Exercise directions. Among the entries below, extract exactly the lines that run from the one with "yellow hexagon: (772, 46) -> (954, 64), moved" through the one with "cyan semicircle: (265, 200)", both ends included.

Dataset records
━━━━━━━━━━━━━━━━━━━━━━━━━━━━━━

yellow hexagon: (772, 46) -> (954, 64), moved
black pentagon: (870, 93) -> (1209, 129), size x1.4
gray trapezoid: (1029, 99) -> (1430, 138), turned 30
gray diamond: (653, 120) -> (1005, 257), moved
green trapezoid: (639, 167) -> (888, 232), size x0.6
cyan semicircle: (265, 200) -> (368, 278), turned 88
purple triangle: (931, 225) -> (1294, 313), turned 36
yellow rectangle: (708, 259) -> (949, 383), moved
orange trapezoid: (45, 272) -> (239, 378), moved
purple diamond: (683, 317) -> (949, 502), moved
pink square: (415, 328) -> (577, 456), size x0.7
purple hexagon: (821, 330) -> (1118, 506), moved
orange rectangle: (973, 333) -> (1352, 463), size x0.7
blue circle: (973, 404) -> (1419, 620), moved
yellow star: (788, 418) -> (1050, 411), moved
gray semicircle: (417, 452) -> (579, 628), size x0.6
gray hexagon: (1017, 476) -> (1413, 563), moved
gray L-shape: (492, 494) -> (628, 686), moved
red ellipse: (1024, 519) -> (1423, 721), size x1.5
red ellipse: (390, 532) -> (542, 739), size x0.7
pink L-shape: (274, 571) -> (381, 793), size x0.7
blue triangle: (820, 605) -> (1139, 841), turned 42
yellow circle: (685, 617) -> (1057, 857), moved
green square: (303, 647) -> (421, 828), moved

━━━━━━━━━━━━━━━━━━━━━━━━━━━━━━

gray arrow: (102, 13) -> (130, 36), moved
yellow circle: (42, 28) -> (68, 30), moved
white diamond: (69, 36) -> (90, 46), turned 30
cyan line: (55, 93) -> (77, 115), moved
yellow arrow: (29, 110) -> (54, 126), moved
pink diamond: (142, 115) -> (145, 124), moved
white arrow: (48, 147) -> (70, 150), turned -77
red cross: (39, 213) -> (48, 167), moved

━━━━━━━━━━━━━━━━━━━━━━━━━━━━━━

Answer box.
yellow hexagon: (772, 46) -> (954, 64), moved
black pentagon: (870, 93) -> (1209, 129), size x1.4
gray trapezoid: (1029, 99) -> (1430, 138), turned 30
gray diamond: (653, 120) -> (1005, 257), moved
green trapezoid: (639, 167) -> (888, 232), size x0.6
cyan semicircle: (265, 200) -> (368, 278), turned 88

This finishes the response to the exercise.